> _Try it_: Line count for "orange": state how many lines of the listing below contain it, without anything else.

> _Information shown_:
===
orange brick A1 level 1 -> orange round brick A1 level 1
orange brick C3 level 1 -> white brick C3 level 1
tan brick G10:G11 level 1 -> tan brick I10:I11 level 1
===
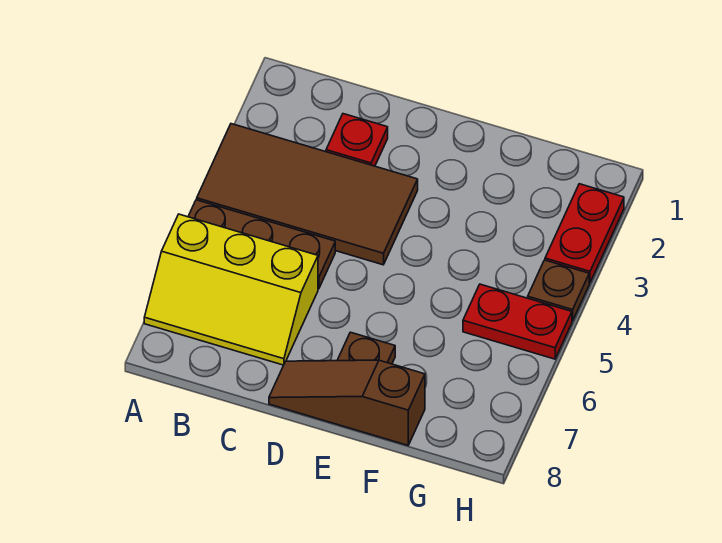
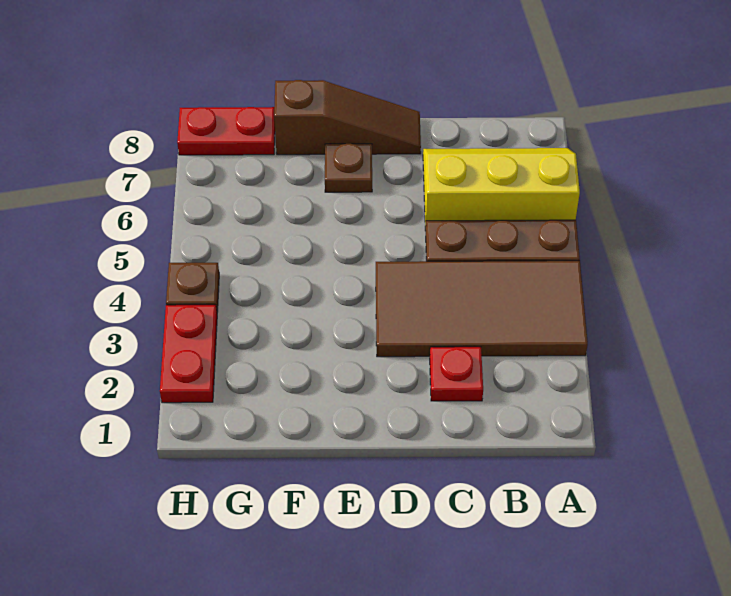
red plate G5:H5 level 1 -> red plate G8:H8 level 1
===
> _Solution to this problem_: 2